*** Opening of Material shown ***

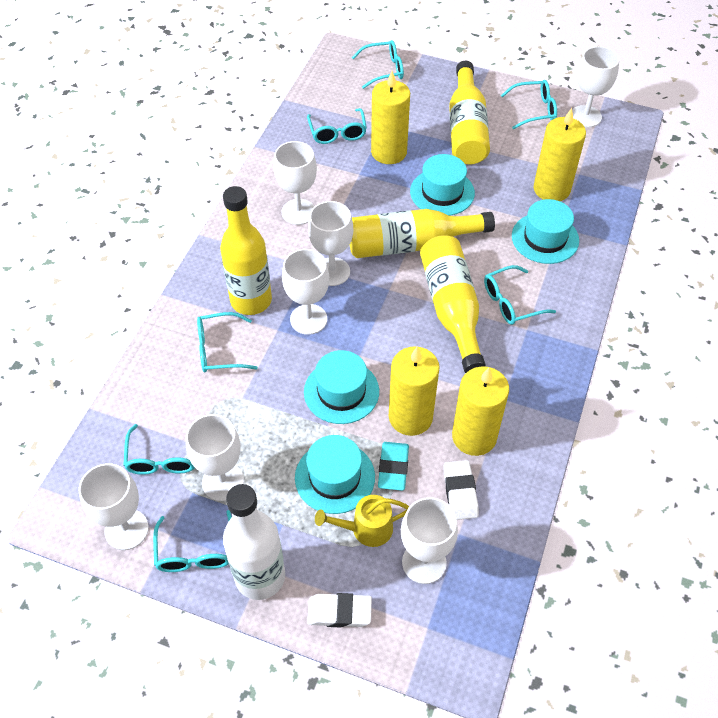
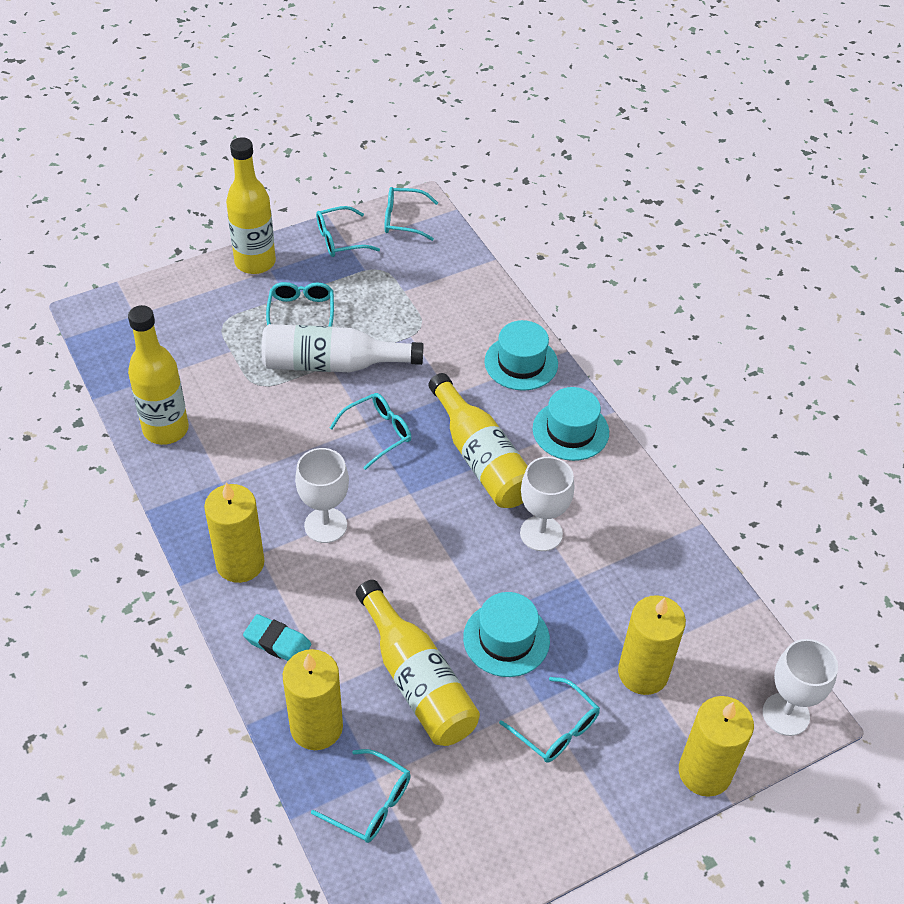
turquoise glasses: 7 -> 6
turquoise hat: 4 -> 3
white eraser: 2 -> 0
white goblet: 7 -> 3
yellow watering can: 1 -> 0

*** Close of Material shown ***

→ Brief
Show the lines above that include "turquoise".

→ Written answer
turquoise glasses: 7 -> 6
turquoise hat: 4 -> 3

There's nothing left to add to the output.